Data excerpts
_ _ _
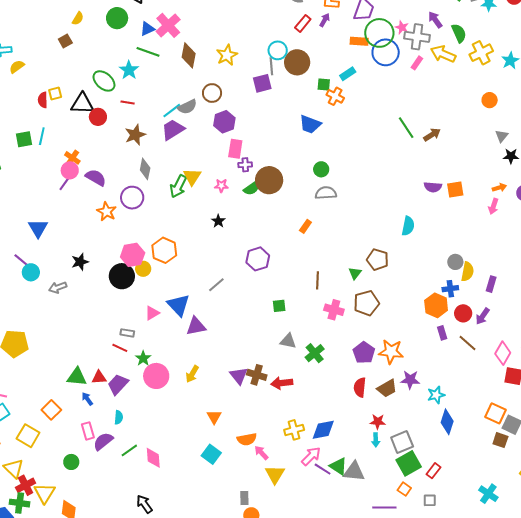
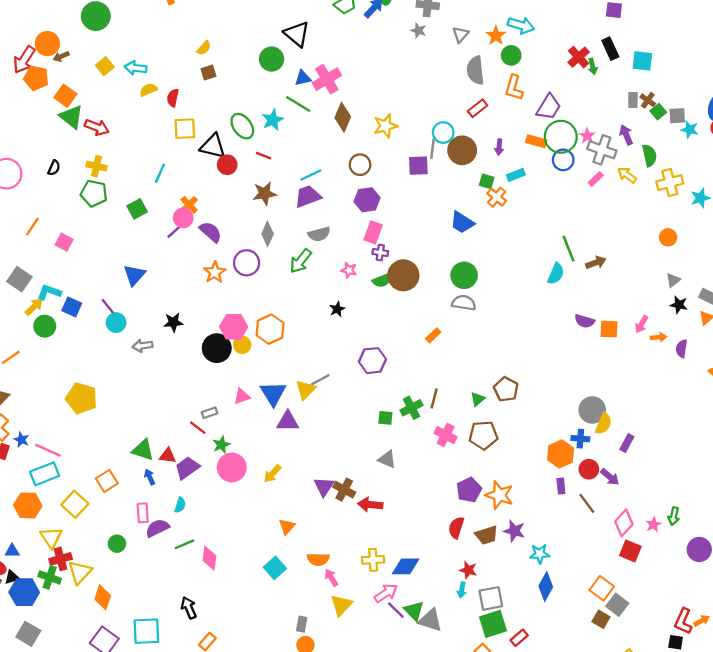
yellow semicircle: (78, 18) -> (204, 48), moved
purple arrow: (325, 20) -> (499, 147), moved, turned 144
blue circle: (386, 52) -> (563, 160), size x0.7
yellow arrow: (443, 54) -> (627, 175), size x0.7
yellow square: (55, 93) -> (185, 129), size x1.5
red semicircle: (43, 100) -> (173, 98), moved
gray semicircle: (187, 107) -> (319, 234), moved
green square: (24, 139) -> (137, 209), moved, turned -30
green circle: (321, 169) -> (464, 275), size x1.5
yellow triangle: (192, 177) -> (306, 390), moved
pink arrow: (493, 206) -> (642, 324), moved
cyan semicircle: (408, 226) -> (556, 274), moved
gray circle: (455, 262) -> (592, 410), size x1.5
purple arrow: (483, 316) -> (610, 477), turned -96
gray rectangle: (127, 333) -> (209, 413), turned -40
green cross: (315, 353) -> (411, 408), moved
_ _ _
What this task involves: Write the entries out again word for word. Omit all pictures from them.

Answer space:
yellow semicircle: (78, 18) -> (204, 48), moved
purple arrow: (325, 20) -> (499, 147), moved, turned 144
blue circle: (386, 52) -> (563, 160), size x0.7
yellow arrow: (443, 54) -> (627, 175), size x0.7
yellow square: (55, 93) -> (185, 129), size x1.5
red semicircle: (43, 100) -> (173, 98), moved
gray semicircle: (187, 107) -> (319, 234), moved
green square: (24, 139) -> (137, 209), moved, turned -30
green circle: (321, 169) -> (464, 275), size x1.5
yellow triangle: (192, 177) -> (306, 390), moved
pink arrow: (493, 206) -> (642, 324), moved
cyan semicircle: (408, 226) -> (556, 274), moved
gray circle: (455, 262) -> (592, 410), size x1.5
purple arrow: (483, 316) -> (610, 477), turned -96
gray rectangle: (127, 333) -> (209, 413), turned -40
green cross: (315, 353) -> (411, 408), moved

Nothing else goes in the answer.